• About this exercise:
With all images left out, restate the records below exactly as written.

Scene difference descriptions:
Start of Block

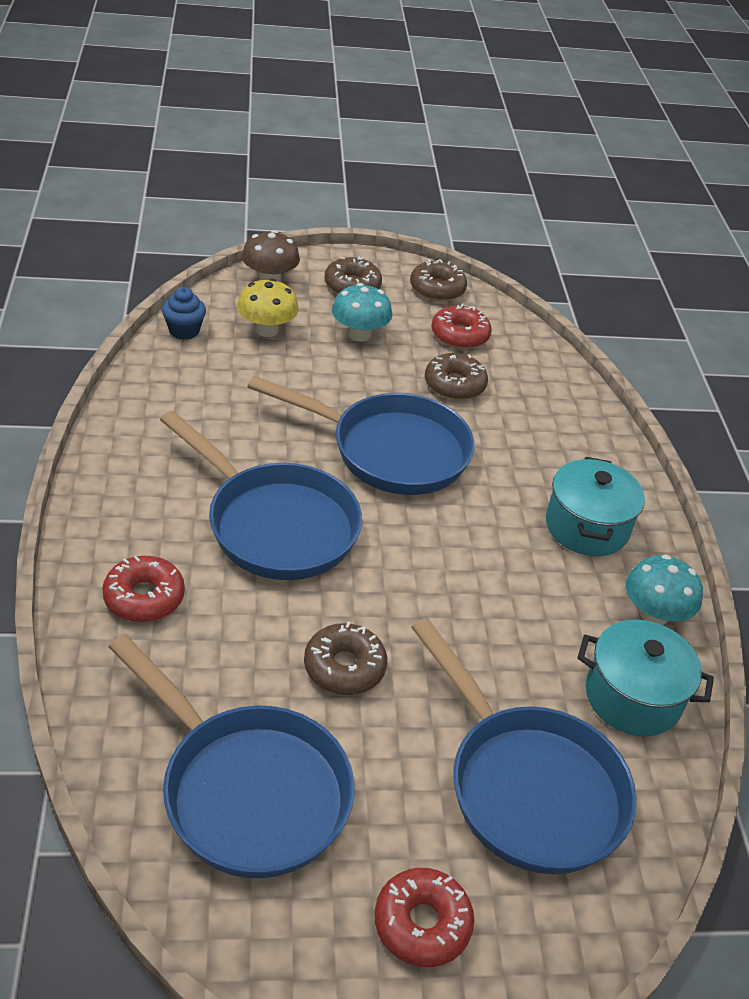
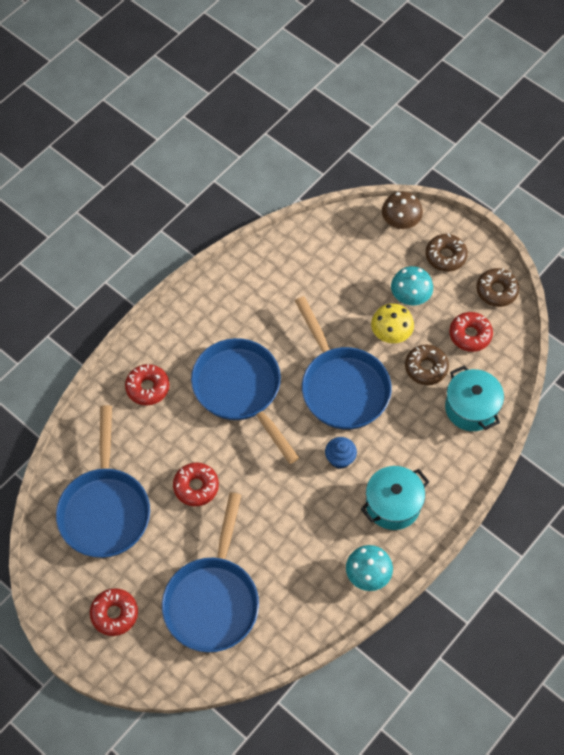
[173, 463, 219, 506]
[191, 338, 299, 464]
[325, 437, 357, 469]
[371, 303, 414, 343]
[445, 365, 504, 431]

End of Block

• Solution for this exercise:
[173, 463, 219, 506]
[191, 338, 299, 464]
[325, 437, 357, 469]
[371, 303, 414, 343]
[445, 365, 504, 431]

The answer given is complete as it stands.